§ **DIRECTIONS**:
Copy the entries below word for word, minus the pictures.

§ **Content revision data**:
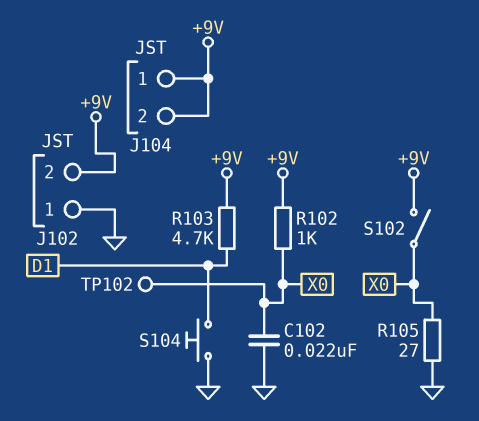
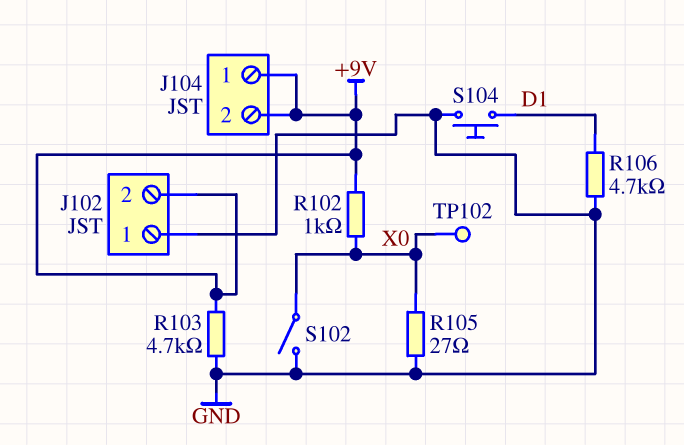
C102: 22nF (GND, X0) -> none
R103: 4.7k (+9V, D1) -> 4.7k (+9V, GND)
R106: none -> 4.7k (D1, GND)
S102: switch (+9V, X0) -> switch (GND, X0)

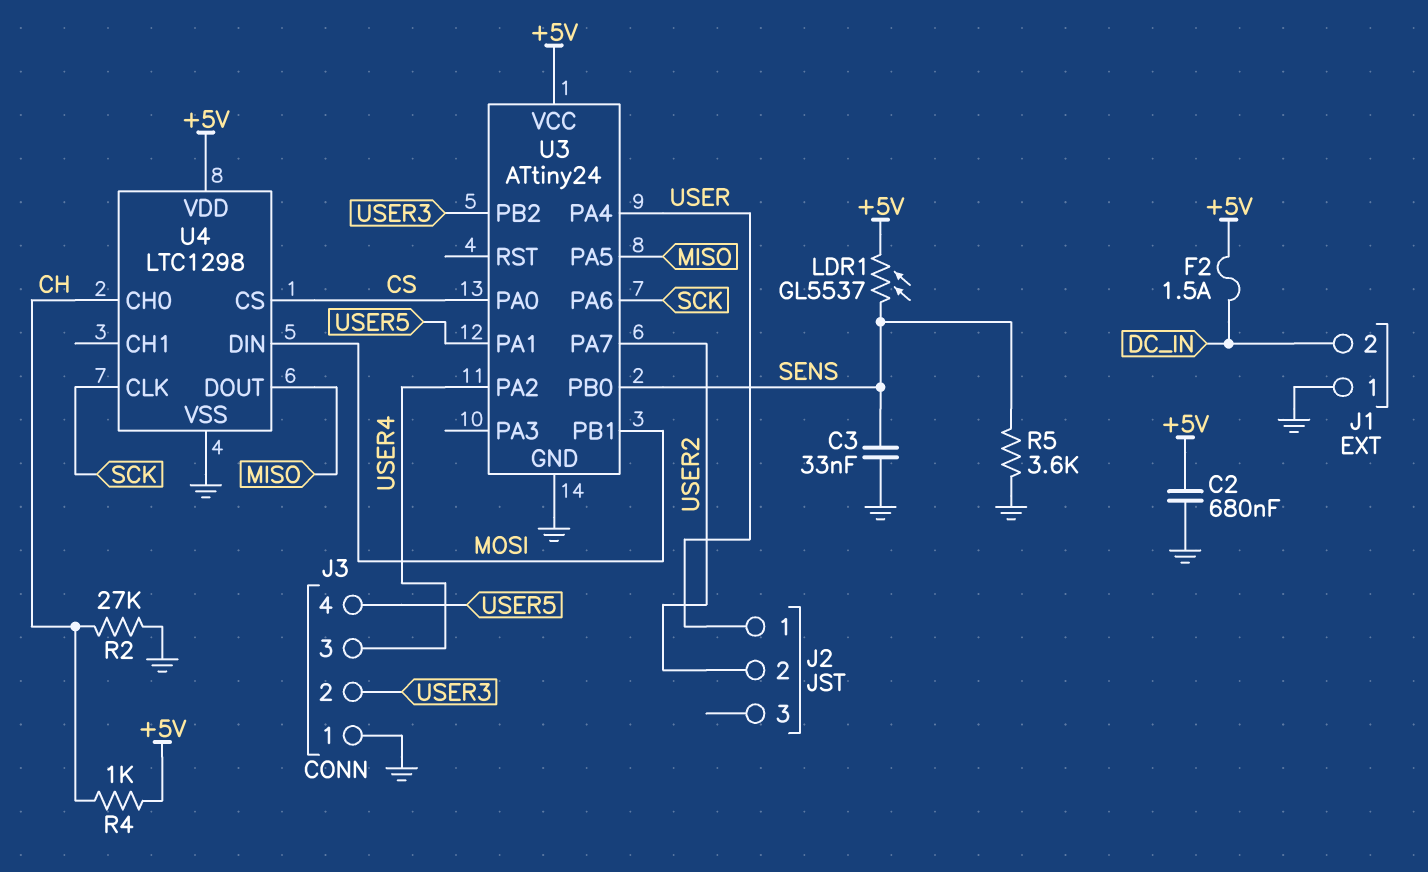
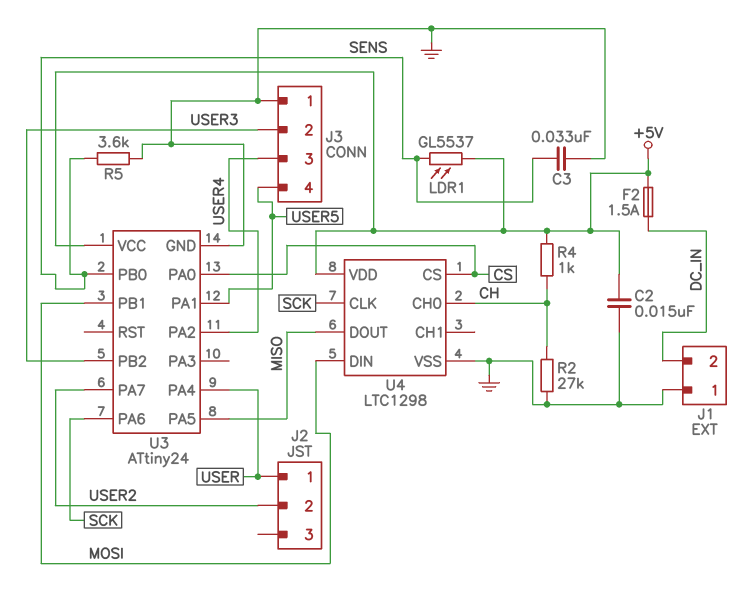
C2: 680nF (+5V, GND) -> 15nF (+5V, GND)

§ **RESPONSE AREA**:
C102: 22nF (GND, X0) -> none
R103: 4.7k (+9V, D1) -> 4.7k (+9V, GND)
R106: none -> 4.7k (D1, GND)
S102: switch (+9V, X0) -> switch (GND, X0)

C2: 680nF (+5V, GND) -> 15nF (+5V, GND)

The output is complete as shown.